(ASSIGNMENT) The material below holds pictures; leave them out and reproduce exactly the lines from the one with "white toothbrush [566,138,656,173] -> none" through the one with "grey toothbrush [496,309,598,325]", inclusive.

(DATA EXTRACTS)

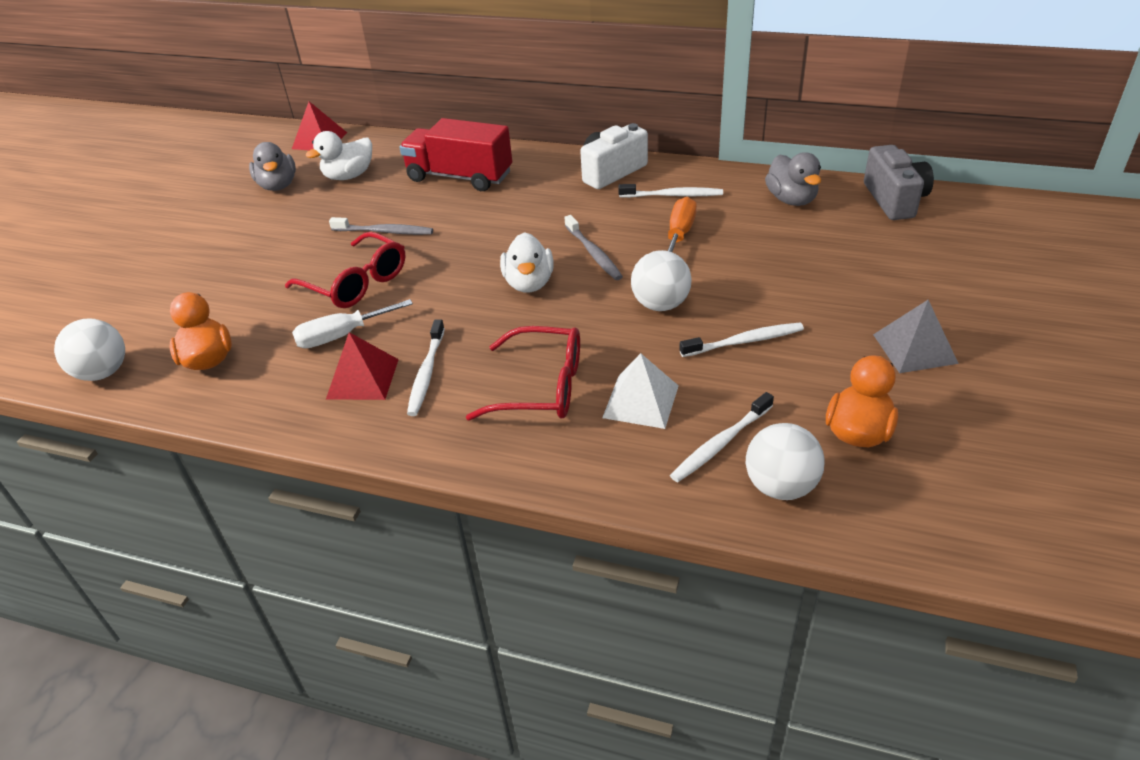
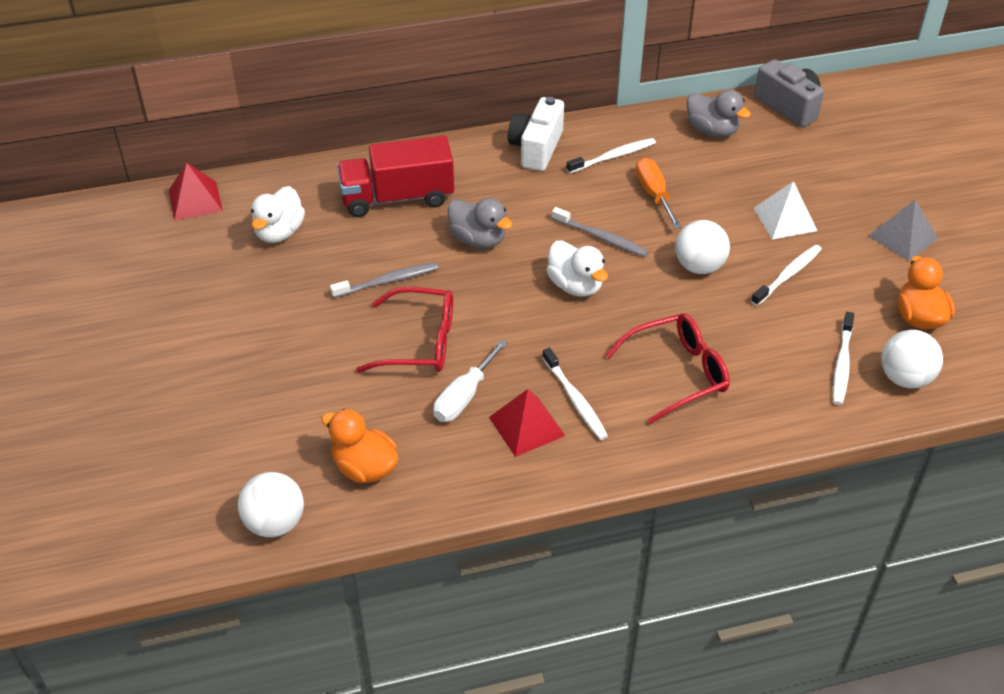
camera: 35 degrees left, 5 degrees up
grey duck [249,142,296,191] -> grey duck moved to [448,198,513,249]
white pyramid [602,353,679,429] -> white pyramid moved to [753,181,817,240]

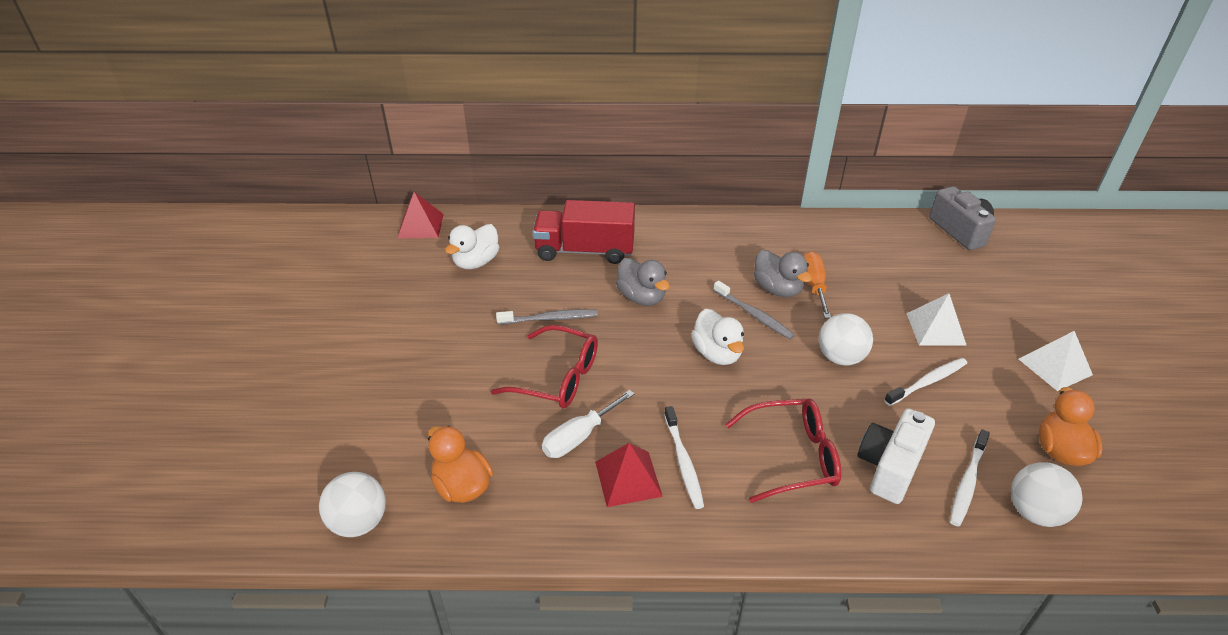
camera: 15 degrees right, 5 degrees down
white camera [508,97,564,171] -> white camera moved to [858,408,935,504]
white toothbrush [566,138,656,173] -> none
grey duck [687,90,751,137] -> grey duck moved to [754,250,812,297]
grey pyramid [868,199,938,261] -> white pyramid [1019,331,1093,391]

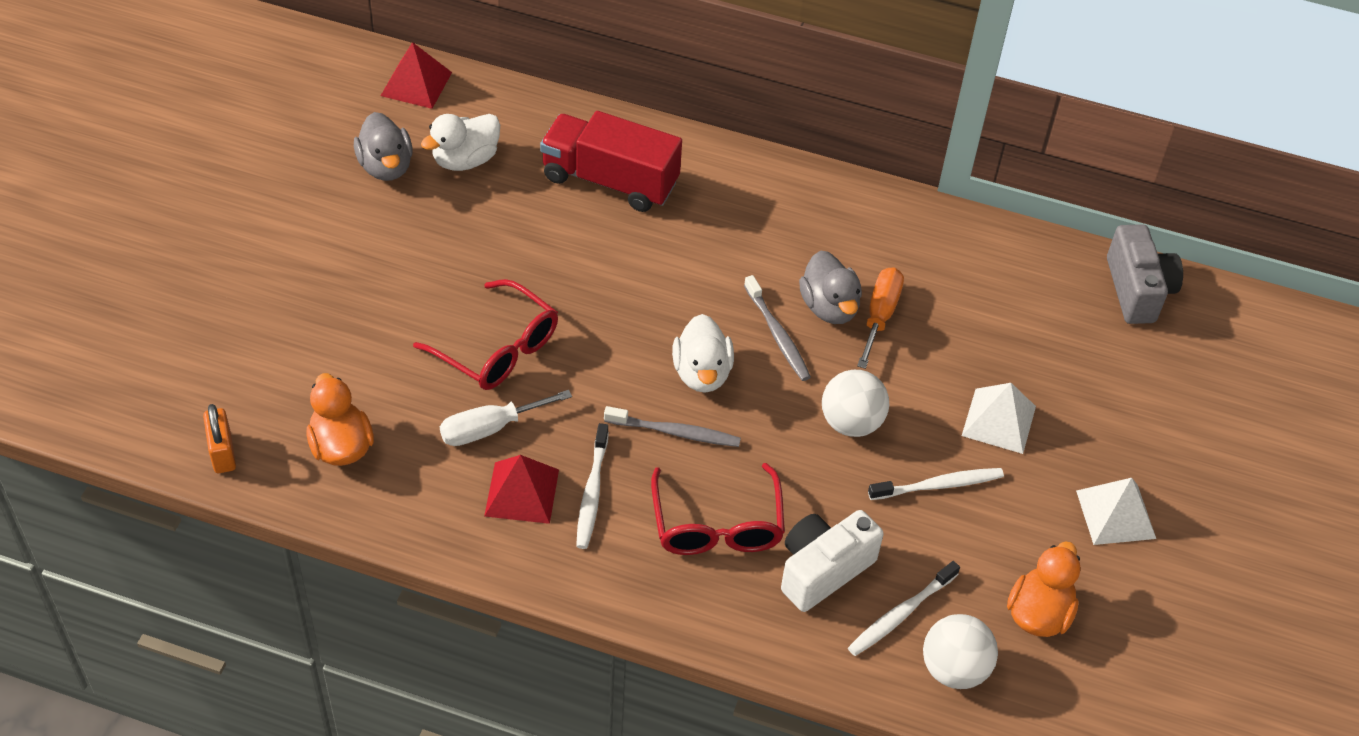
camera: 15 degrees right, 10 degrees up
white ball [319,472,386,537] -> orange padlock [203,404,236,473]
grey toothbrush [496,309,598,325] -> grey toothbrush moved to [604,406,741,447]
grey duck [616,258,670,306] -> grey duck moved to [354,112,413,181]
red glasses [725,398,841,503] -> red glasses turned 75 degrees clockwise [651,463,785,555]

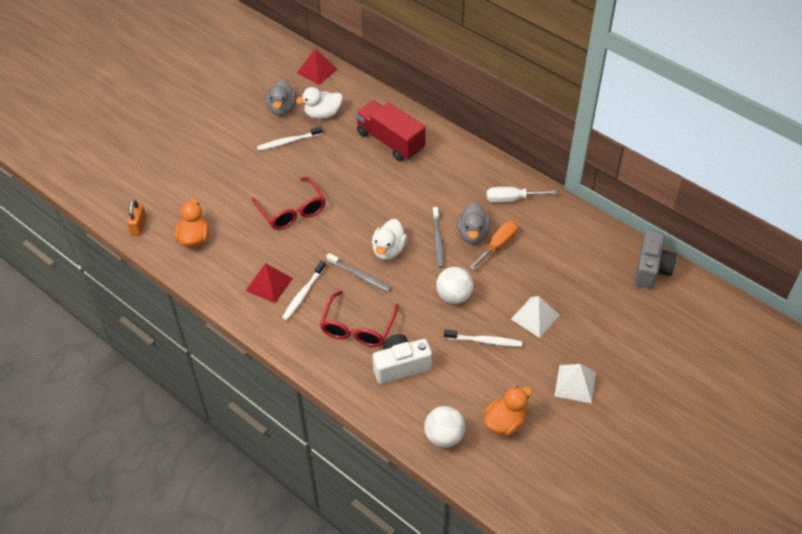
camera: 25 degrees right, 0 degrees up
white screwdriver [440,390,572,446] -> white screwdriver moved to [486,187,557,203]
white toothbrush [848,561,960,656] -> white toothbrush moved to [257,126,323,151]

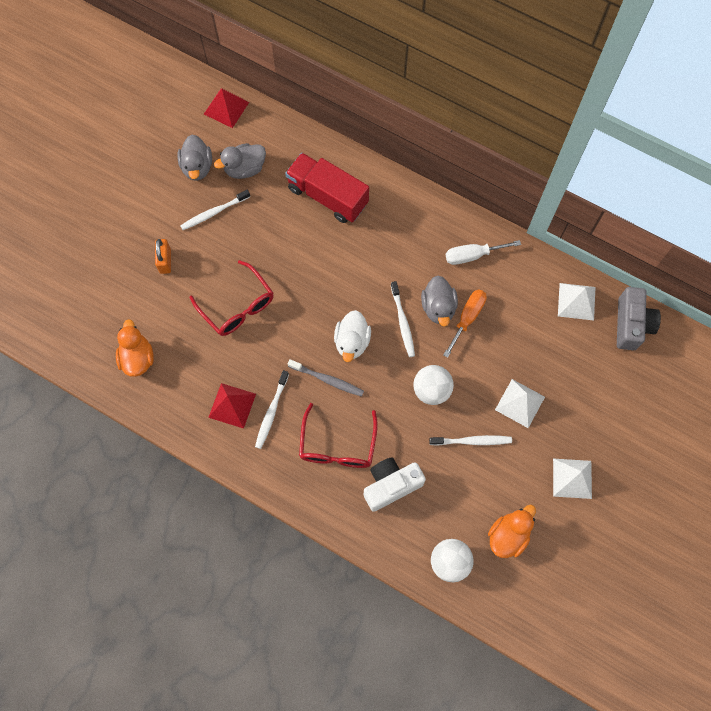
camera: 10 degrees left, 20 degrees up
orange padlock [127,200,147,236] -> orange padlock moved to [155,239,171,274]
white duck [296,87,343,119] -> grey duck [214,143,266,179]
grey toothbrush [432,207,444,268] -> white toothbrush [391,281,415,357]
none -> white pyramid [558,283,596,320]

(ANSWER SPACE)
white toothbrush [566,138,656,173] -> none
grey duck [687,90,751,137] -> grey duck moved to [754,250,812,297]
grey pyramid [868,199,938,261] -> white pyramid [1019,331,1093,391]

camera: 15 degrees right, 10 degrees up
white ball [319,472,386,537] -> orange padlock [203,404,236,473]
grey toothbrush [496,309,598,325] -> grey toothbrush moved to [604,406,741,447]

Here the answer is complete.